Records from a dataset

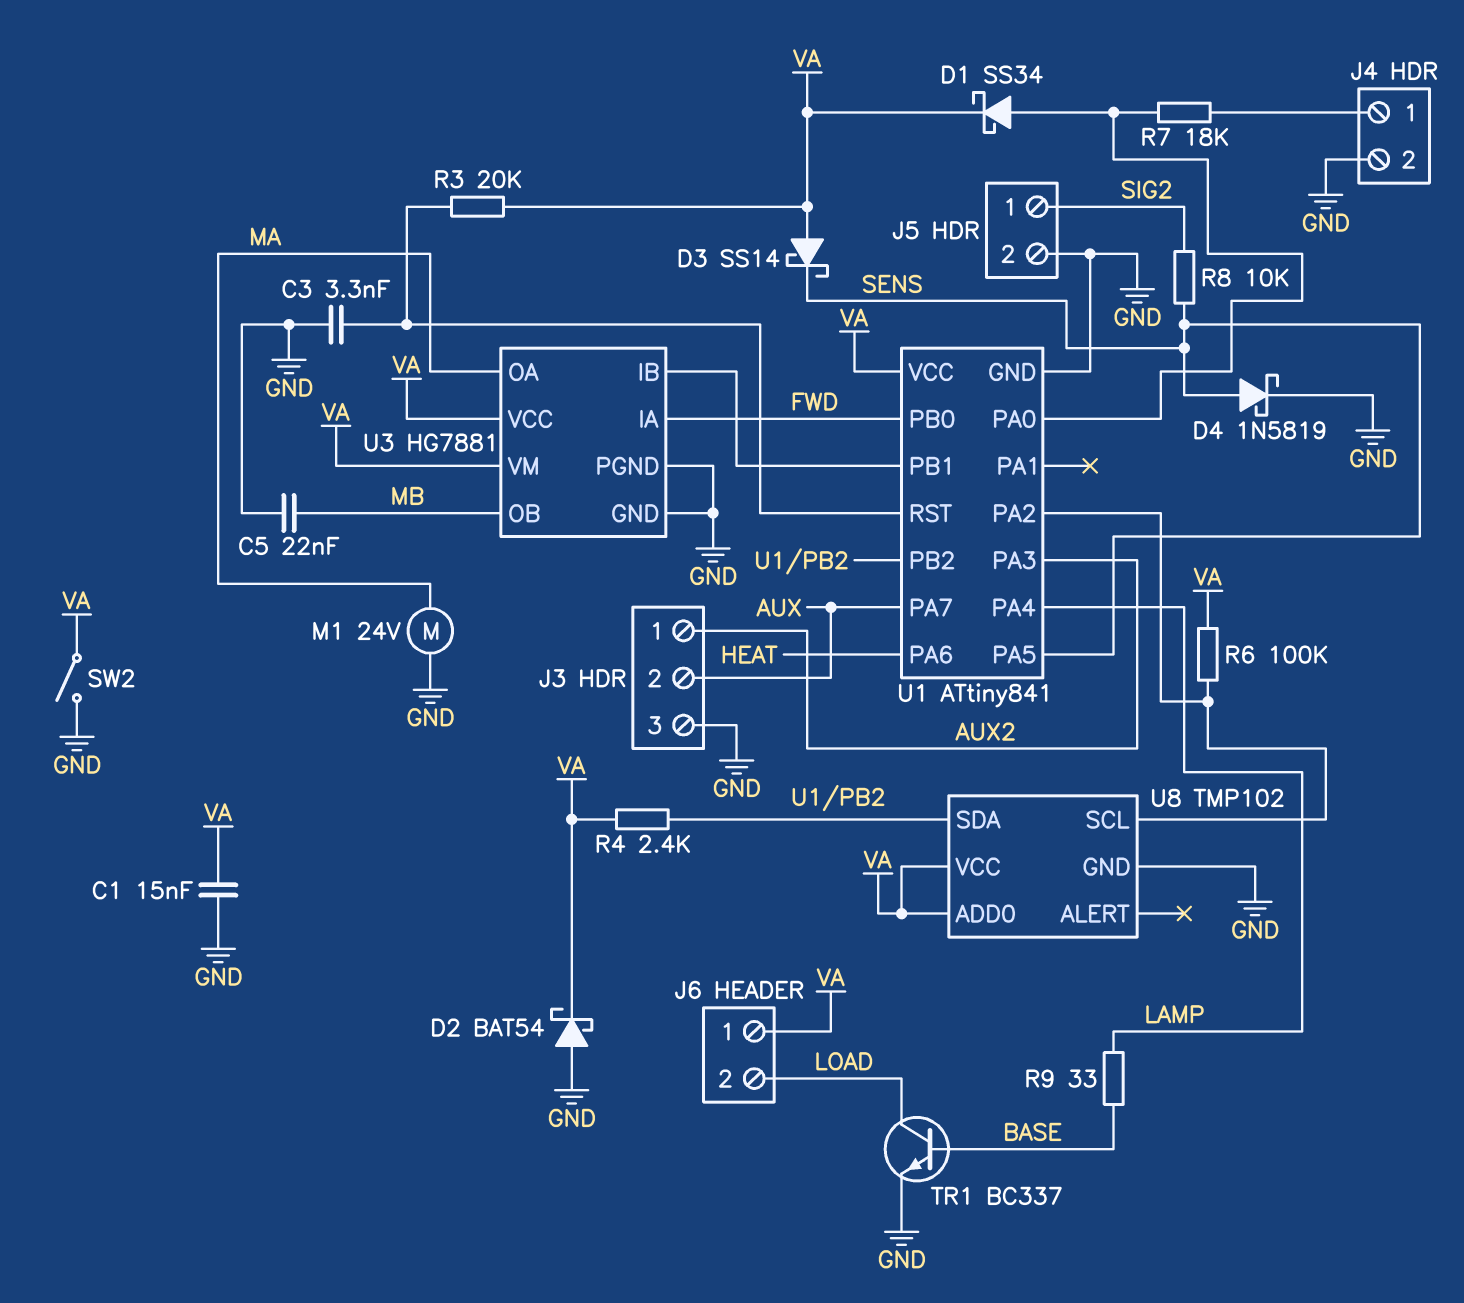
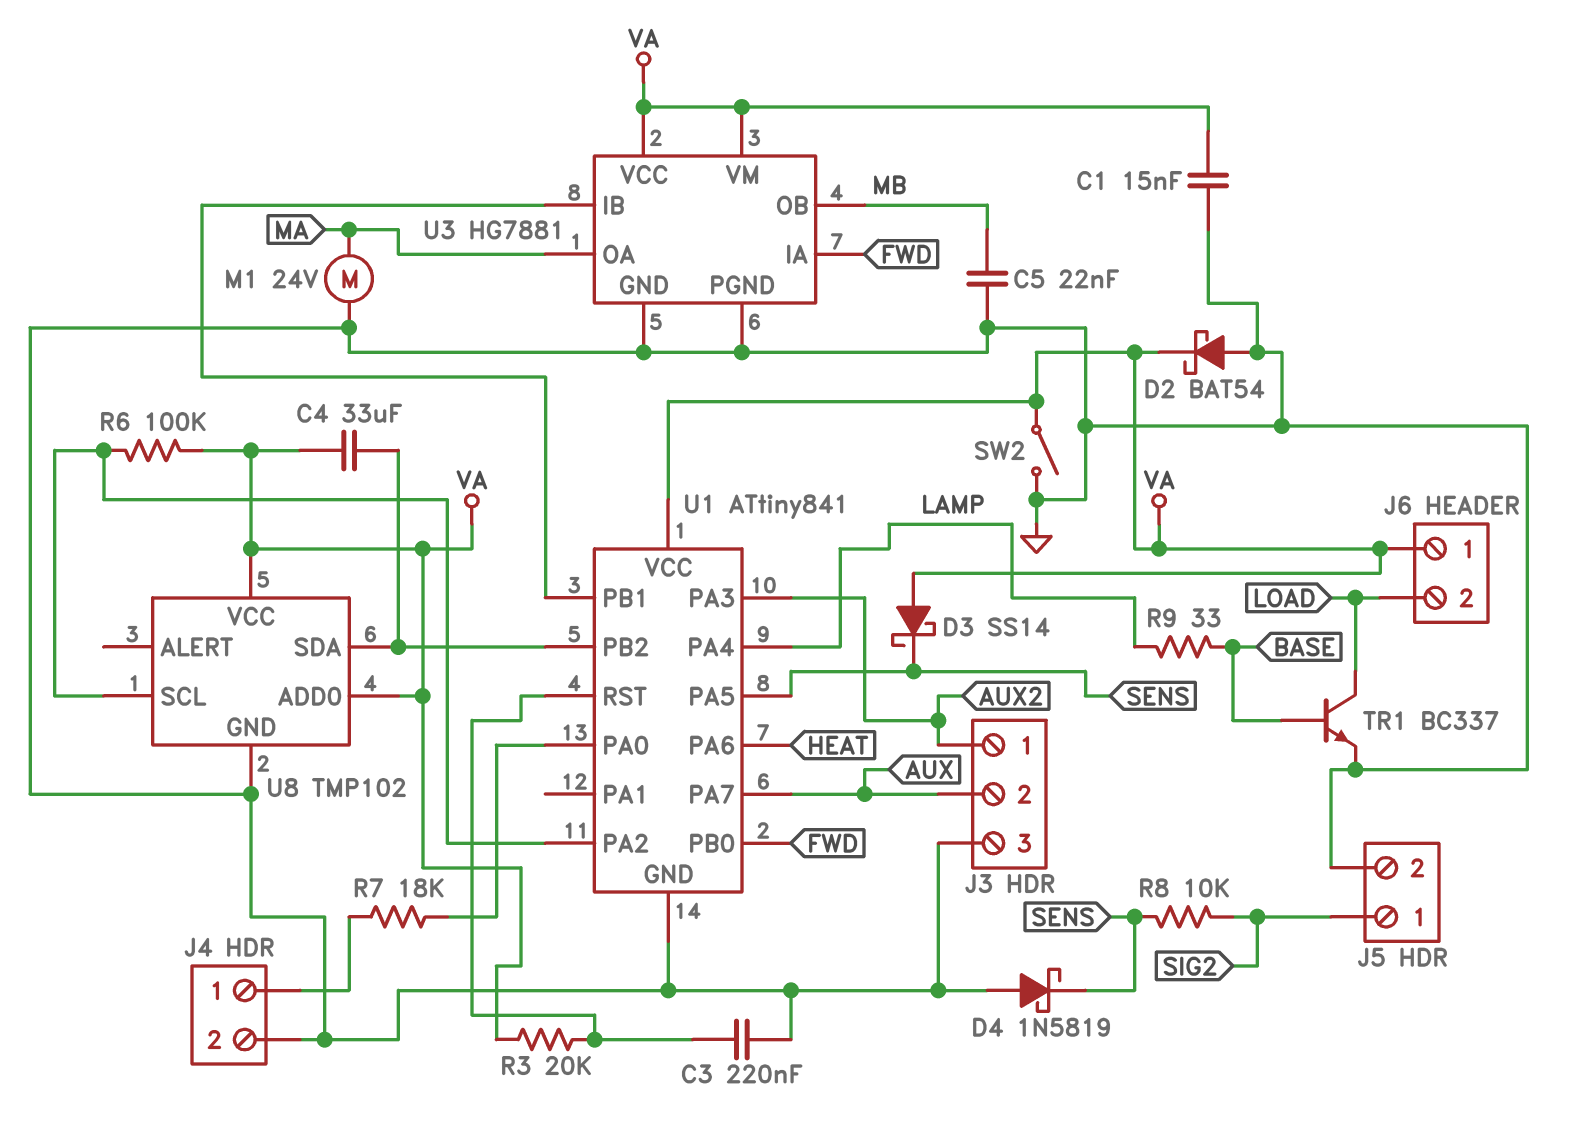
C3: 3.3nF (GND, U1/RST) -> 220nF (GND, U1/RST)
C4: none -> 33uF (U1/PB2, VA)
D1: schottky SS34 (A U1/PA0, K VA) -> none
D4: schottky 1N5819 (A SENS, K GND) -> schottky 1N5819 (A GND, K SENS)
R4: 2.4k (U1/PB2, VA) -> none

▶ [WHAT IS NEEDED]
Copy out each record word for word and omit any pictures.

▶ [REPLY TO THE TASK]
C3: 3.3nF (GND, U1/RST) -> 220nF (GND, U1/RST)
C4: none -> 33uF (U1/PB2, VA)
D1: schottky SS34 (A U1/PA0, K VA) -> none
D4: schottky 1N5819 (A SENS, K GND) -> schottky 1N5819 (A GND, K SENS)
R4: 2.4k (U1/PB2, VA) -> none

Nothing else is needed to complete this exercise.